**Extracted records**
..............................
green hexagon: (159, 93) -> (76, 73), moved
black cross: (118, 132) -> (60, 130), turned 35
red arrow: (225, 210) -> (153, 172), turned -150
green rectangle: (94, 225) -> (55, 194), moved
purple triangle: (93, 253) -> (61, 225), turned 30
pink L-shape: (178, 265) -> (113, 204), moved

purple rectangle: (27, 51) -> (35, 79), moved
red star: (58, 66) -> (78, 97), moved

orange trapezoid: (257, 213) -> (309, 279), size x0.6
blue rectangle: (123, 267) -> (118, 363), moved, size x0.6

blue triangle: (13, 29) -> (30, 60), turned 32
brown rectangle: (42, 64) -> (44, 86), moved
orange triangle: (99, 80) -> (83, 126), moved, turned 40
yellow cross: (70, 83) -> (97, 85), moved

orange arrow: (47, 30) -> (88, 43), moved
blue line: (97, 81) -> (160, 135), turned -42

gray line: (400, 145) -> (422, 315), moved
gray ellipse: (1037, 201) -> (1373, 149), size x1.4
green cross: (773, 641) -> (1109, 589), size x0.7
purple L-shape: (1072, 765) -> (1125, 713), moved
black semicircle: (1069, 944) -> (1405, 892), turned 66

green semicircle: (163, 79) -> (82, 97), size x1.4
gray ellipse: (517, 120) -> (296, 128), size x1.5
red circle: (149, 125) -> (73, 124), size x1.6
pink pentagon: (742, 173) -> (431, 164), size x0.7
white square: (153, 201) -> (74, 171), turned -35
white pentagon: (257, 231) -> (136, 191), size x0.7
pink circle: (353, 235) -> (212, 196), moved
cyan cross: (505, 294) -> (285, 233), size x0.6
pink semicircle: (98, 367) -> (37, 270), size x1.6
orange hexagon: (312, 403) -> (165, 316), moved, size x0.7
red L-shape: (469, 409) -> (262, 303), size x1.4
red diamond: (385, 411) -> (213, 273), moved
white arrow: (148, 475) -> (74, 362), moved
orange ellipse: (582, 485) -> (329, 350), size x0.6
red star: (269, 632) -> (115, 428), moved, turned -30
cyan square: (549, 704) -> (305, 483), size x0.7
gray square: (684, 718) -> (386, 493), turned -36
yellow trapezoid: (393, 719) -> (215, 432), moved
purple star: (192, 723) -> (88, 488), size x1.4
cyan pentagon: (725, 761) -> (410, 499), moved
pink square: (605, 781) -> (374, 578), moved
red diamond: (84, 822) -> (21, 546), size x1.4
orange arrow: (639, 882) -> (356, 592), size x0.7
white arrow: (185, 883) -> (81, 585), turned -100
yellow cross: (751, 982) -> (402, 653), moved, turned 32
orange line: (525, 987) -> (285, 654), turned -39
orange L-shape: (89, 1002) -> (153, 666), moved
..............................
State how many lines of the records above contain the word "black", and give only that number.

**Response to this task**
2